WHAT NEEDS TO BE DONE = Without including any pictures, return the records below exactly as written.

Source data =

· · · · ·

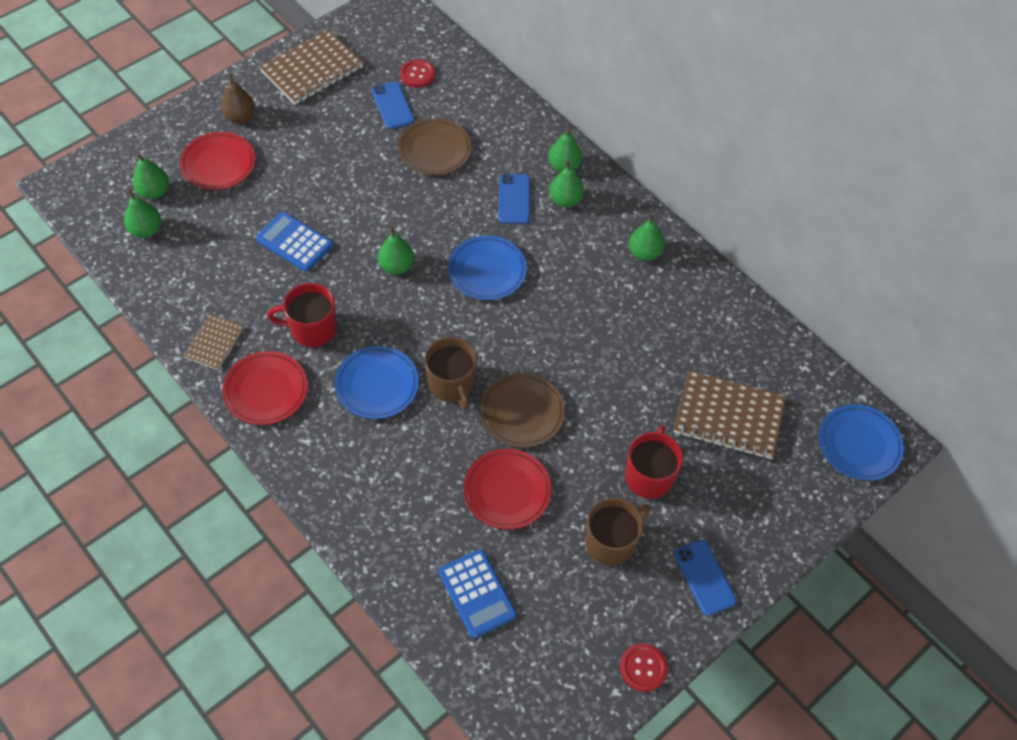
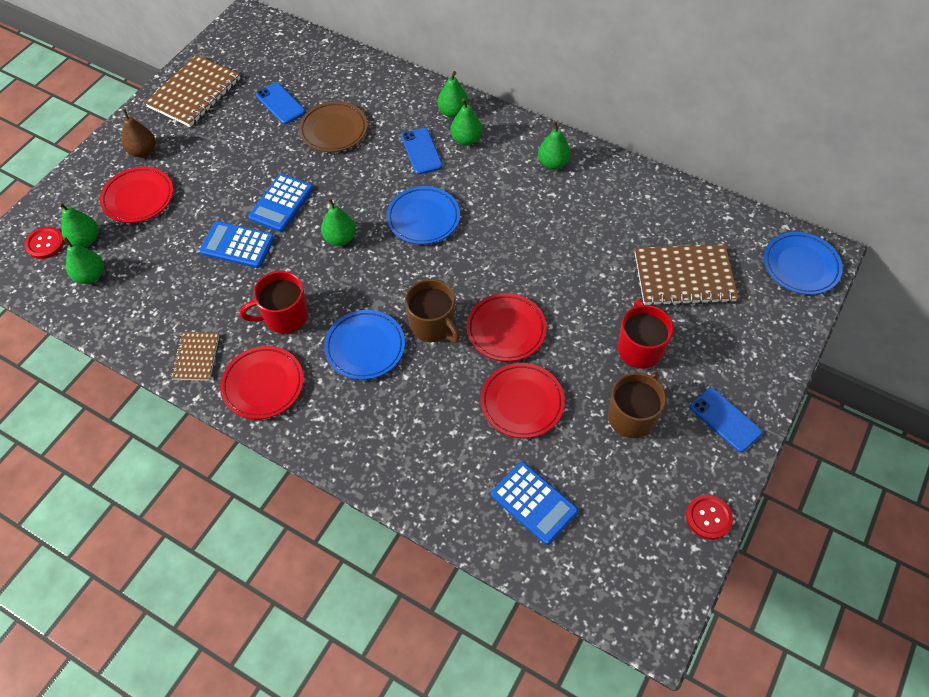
camera: 15 degrees left, 0 degrees up
red button [400,59,435,88] -> red button moved to [25,227,64,259]
brown plate [481,373,565,448] -> red plate [467,293,547,362]
none -> blue calculator [248,174,313,232]

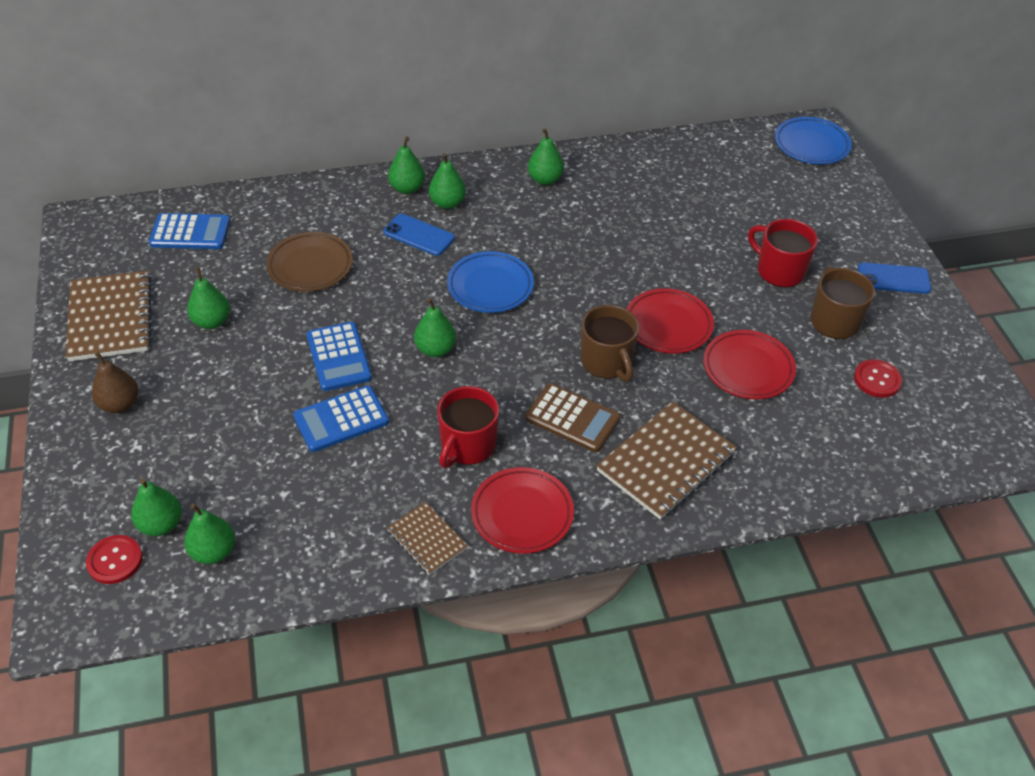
camera: 45 degrees left, 10 degrees down
red plate [100,167,173,223] -> none
blue phone [256,82,305,124] -> none
blue plate [324,310,405,380] -> brown calculator [525,383,620,452]
brown mug [405,279,460,343] -> brown mug turned 60 degrees clockwise [581,305,639,382]
blue calculator [491,462,578,545] -> blue calculator moved to [149,213,230,249]
brown notebook [635,244,738,306] -> brown notebook moved to [596,401,737,520]
red button [686,495,733,540] -> red button moved to [854,359,902,398]
none -> green pear [187,268,230,329]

· · · · ·

PROBLEM SOLUTION =
camera: 15 degrees left, 0 degrees up
red button [400,59,435,88] -> red button moved to [25,227,64,259]
brown plate [481,373,565,448] -> red plate [467,293,547,362]
none -> blue calculator [248,174,313,232]

camera: 45 degrees left, 10 degrees down
red plate [100,167,173,223] -> none
blue phone [256,82,305,124] -> none
blue plate [324,310,405,380] -> brown calculator [525,383,620,452]
brown mug [405,279,460,343] -> brown mug turned 60 degrees clockwise [581,305,639,382]
blue calculator [491,462,578,545] -> blue calculator moved to [149,213,230,249]
brown notebook [635,244,738,306] -> brown notebook moved to [596,401,737,520]
red button [686,495,733,540] -> red button moved to [854,359,902,398]
none -> green pear [187,268,230,329]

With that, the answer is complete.